Assigned task:
Look through the data below and work out how many lines contain the string "green". Give the number alone.

Data section:
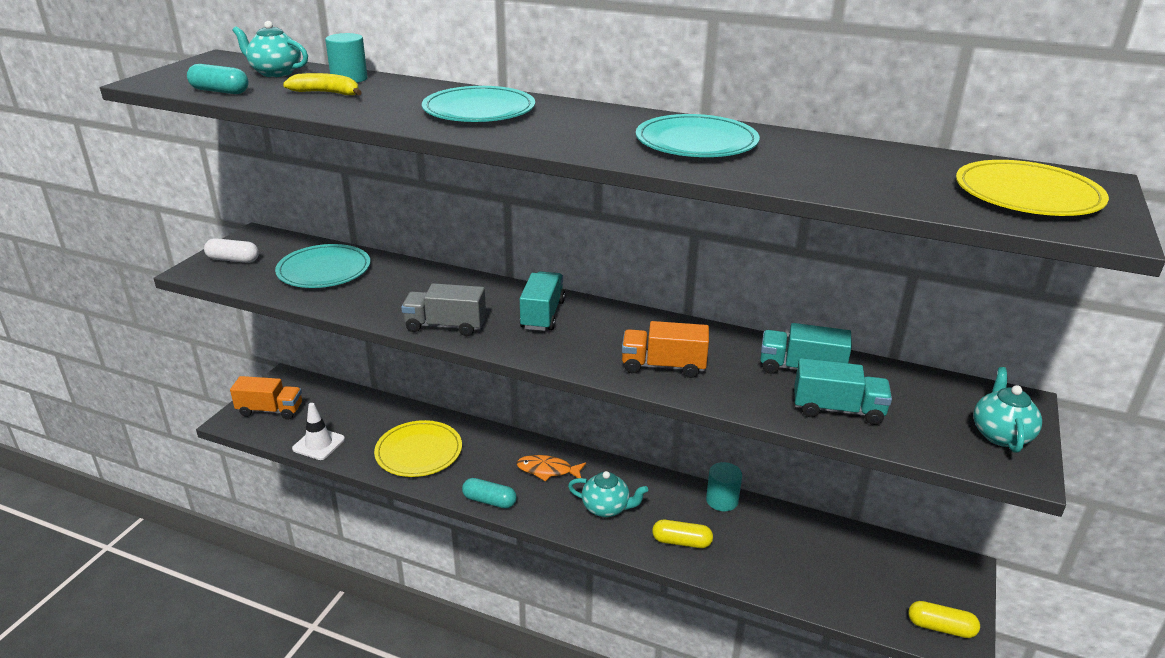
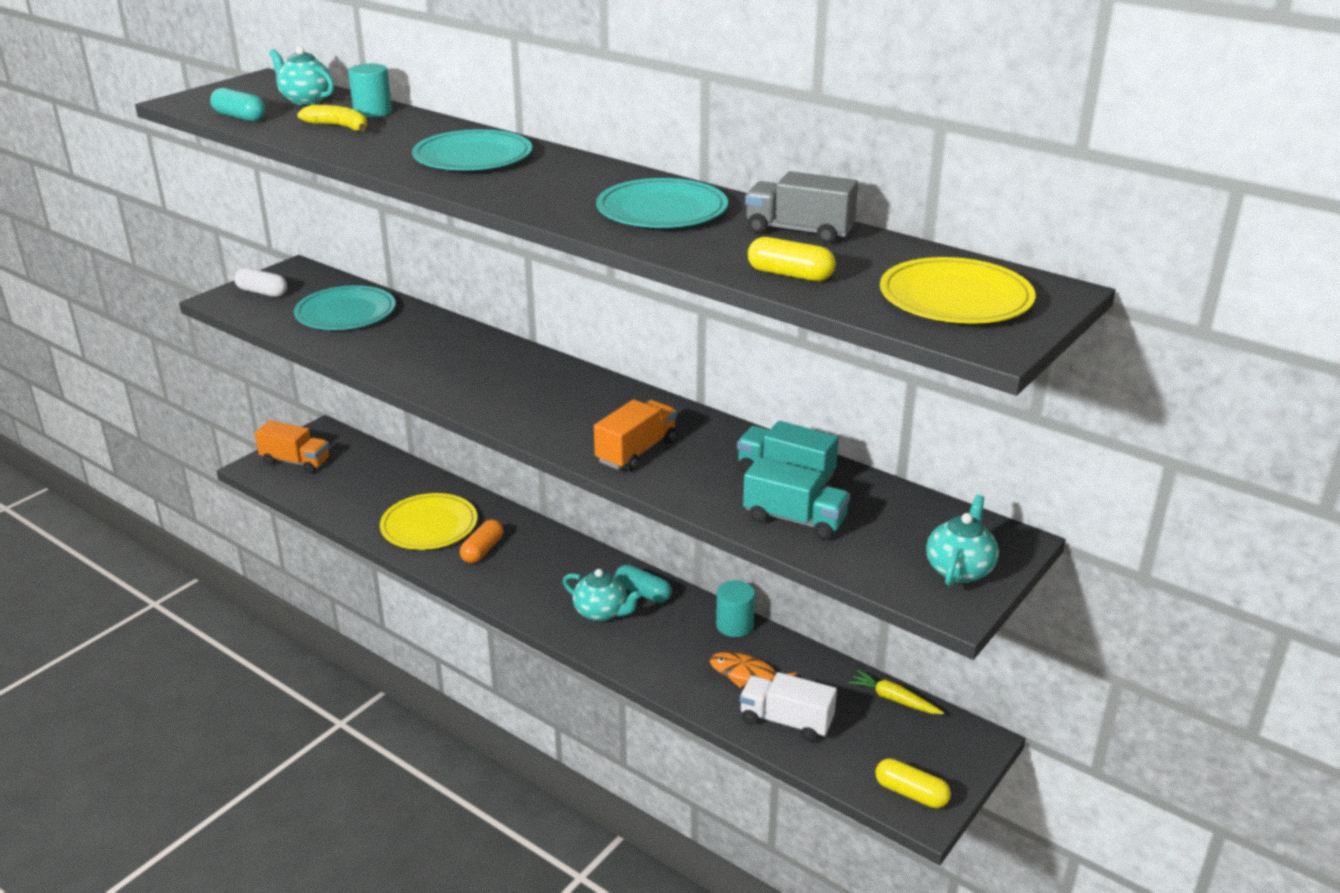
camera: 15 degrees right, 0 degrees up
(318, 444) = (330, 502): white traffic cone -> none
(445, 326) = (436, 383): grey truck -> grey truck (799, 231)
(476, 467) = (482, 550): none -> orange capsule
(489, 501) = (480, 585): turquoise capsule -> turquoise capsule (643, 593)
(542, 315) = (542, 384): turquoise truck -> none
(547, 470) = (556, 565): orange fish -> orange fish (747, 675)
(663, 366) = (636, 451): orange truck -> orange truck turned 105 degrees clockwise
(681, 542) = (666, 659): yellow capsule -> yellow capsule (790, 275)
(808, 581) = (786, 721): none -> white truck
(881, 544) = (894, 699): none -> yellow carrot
* * *
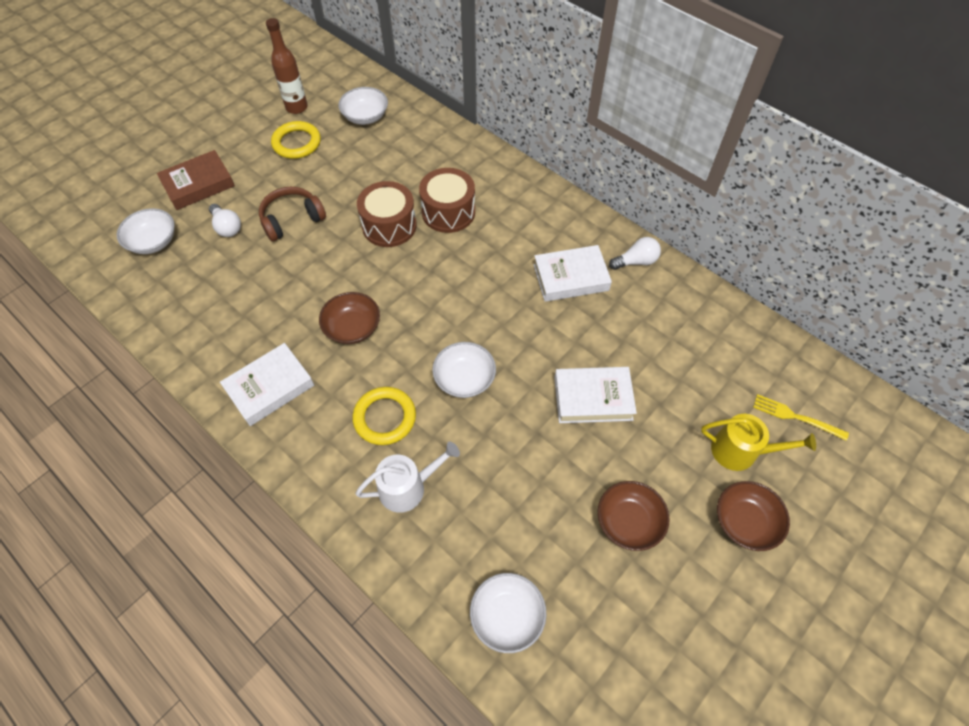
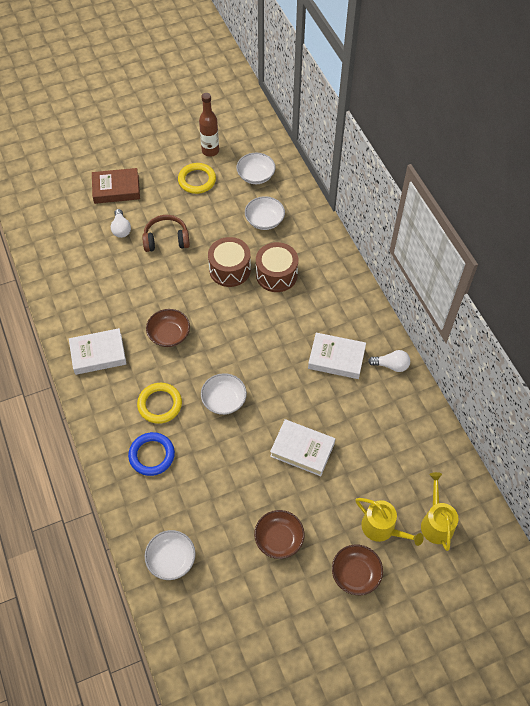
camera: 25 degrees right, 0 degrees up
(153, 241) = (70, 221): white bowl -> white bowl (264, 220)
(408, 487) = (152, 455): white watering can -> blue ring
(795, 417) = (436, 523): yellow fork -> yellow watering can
--
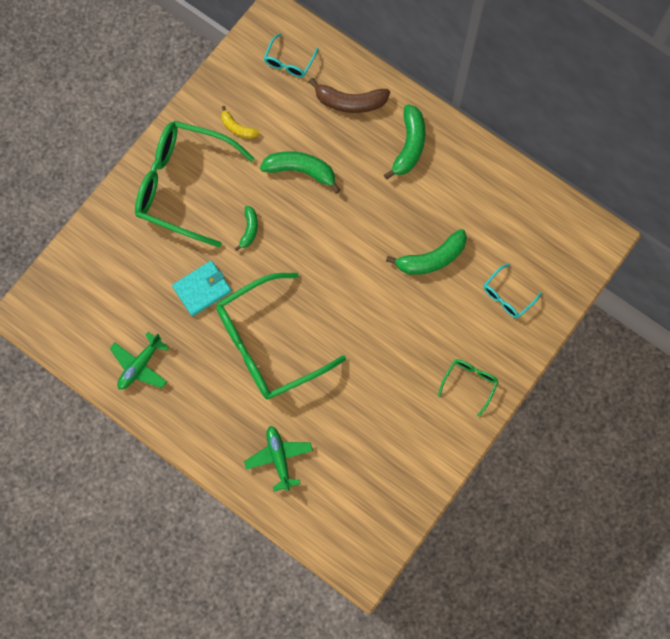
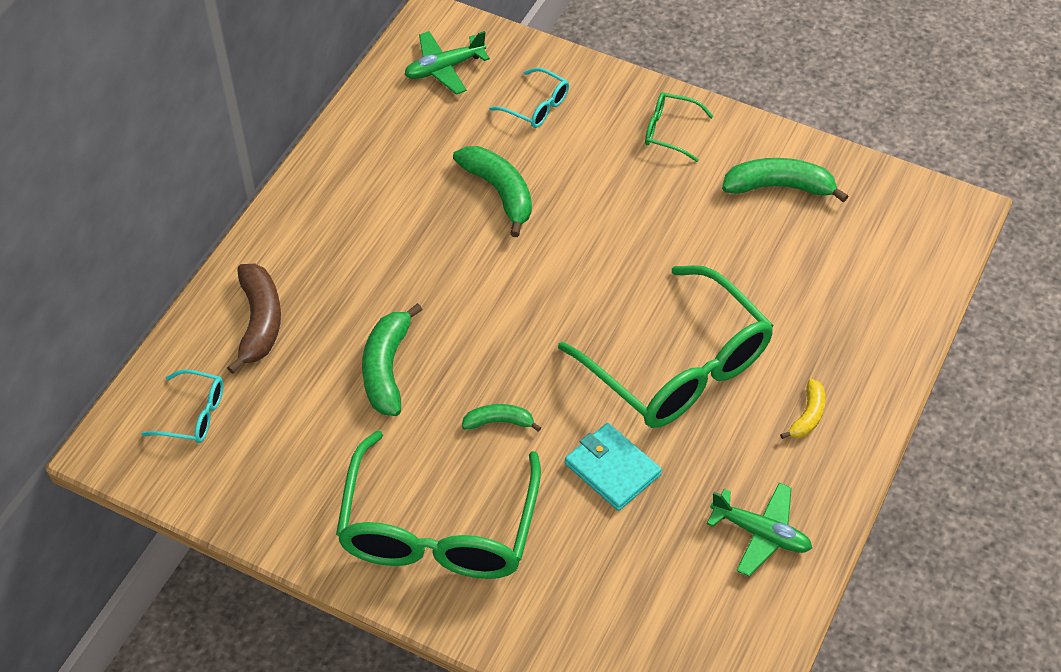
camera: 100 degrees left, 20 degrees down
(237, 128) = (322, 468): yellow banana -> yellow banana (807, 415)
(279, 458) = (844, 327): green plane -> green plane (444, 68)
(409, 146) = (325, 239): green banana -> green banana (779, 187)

Response:
2